▶ [Exercise brief]:
Search the entries below for the word "cutting" and copy every line where it appears.

▶ [Data for this exercise]:
+ + + + + + +
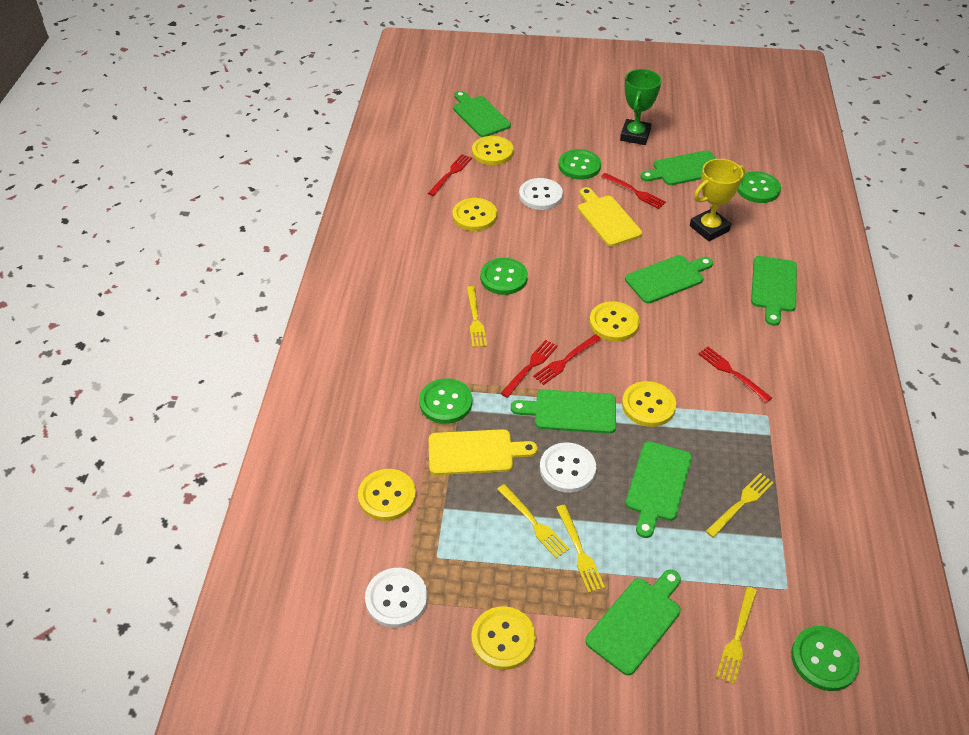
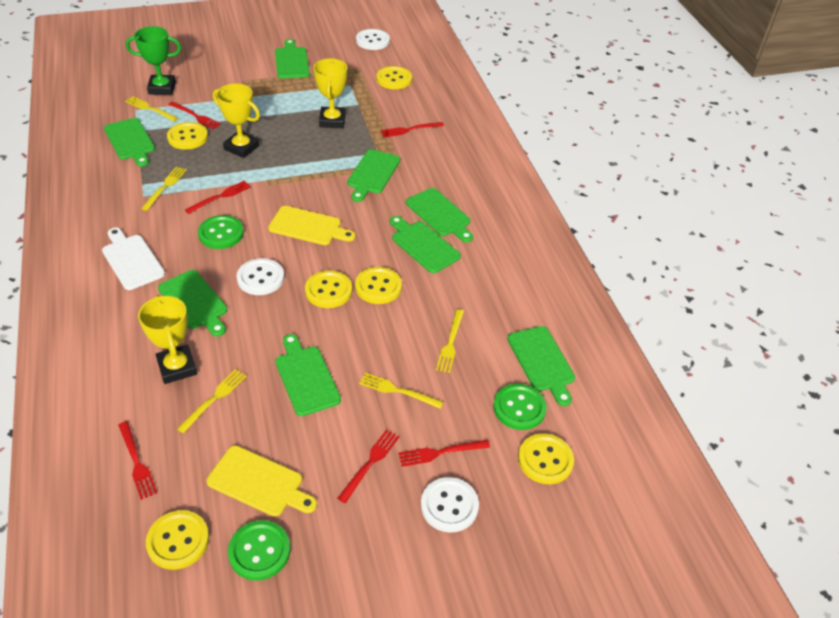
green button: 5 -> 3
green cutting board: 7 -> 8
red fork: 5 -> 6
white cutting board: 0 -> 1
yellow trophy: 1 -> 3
+ + + + + + +
▶ [Response area]:
green cutting board: 7 -> 8
white cutting board: 0 -> 1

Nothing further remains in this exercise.